### Material shown
⁂

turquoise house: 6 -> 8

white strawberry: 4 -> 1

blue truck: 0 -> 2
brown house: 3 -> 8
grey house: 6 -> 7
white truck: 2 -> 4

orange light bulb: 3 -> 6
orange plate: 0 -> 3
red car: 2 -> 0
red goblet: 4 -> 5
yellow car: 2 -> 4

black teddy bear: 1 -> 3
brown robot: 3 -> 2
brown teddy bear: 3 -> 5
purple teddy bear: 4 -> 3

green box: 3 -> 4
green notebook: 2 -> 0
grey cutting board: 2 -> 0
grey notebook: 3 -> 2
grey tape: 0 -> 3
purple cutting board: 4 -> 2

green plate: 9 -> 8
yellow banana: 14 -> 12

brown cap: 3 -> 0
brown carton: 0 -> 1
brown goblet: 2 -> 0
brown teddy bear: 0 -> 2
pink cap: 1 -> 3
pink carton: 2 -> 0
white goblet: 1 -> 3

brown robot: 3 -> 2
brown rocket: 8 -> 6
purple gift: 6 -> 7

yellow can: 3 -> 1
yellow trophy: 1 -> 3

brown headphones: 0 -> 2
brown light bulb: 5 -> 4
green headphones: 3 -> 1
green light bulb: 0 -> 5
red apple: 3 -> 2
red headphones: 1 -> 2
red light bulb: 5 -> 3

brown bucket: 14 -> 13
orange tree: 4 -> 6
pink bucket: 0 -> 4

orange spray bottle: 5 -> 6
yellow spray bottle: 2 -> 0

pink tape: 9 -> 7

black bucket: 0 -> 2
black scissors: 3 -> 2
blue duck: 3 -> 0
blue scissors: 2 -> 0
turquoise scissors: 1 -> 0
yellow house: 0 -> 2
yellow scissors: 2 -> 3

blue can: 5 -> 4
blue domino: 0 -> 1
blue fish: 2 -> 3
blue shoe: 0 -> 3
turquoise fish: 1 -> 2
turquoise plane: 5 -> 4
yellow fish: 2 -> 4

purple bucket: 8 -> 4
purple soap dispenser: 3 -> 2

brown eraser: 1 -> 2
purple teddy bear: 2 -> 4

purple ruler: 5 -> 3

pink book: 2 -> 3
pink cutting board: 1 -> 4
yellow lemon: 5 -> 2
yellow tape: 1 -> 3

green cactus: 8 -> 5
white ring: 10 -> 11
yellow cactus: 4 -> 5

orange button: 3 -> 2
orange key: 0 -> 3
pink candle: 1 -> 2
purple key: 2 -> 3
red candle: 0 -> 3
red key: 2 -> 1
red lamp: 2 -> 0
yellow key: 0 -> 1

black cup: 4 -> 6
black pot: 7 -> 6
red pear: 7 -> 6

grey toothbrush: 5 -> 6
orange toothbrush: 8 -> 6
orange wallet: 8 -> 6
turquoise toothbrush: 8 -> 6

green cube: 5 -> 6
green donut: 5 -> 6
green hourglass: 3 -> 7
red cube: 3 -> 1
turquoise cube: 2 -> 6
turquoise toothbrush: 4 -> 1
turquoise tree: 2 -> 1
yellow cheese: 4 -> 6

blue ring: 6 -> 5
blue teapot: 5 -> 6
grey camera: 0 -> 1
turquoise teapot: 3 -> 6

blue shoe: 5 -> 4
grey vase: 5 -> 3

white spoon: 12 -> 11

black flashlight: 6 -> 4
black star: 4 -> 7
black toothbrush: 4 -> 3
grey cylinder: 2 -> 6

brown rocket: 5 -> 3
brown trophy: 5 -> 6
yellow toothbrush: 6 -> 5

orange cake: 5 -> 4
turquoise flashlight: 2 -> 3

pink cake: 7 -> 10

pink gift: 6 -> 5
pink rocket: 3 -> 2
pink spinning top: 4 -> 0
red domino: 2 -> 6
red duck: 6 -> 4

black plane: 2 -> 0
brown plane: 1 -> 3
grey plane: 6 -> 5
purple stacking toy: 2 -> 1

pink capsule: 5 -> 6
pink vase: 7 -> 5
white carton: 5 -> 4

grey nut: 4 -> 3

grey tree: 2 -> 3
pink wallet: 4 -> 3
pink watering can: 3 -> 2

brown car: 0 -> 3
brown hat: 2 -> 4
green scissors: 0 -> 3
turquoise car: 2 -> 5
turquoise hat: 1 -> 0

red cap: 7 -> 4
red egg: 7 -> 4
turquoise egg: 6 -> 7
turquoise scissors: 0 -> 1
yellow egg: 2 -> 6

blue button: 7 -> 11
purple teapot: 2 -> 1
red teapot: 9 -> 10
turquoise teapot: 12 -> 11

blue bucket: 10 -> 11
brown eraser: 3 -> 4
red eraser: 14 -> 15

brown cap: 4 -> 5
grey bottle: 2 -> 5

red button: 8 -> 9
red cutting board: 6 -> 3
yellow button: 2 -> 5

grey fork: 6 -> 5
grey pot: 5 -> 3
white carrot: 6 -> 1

⁂

### Activity
Supply only the number of lines above in which "blue" occurs.

### Task solution
12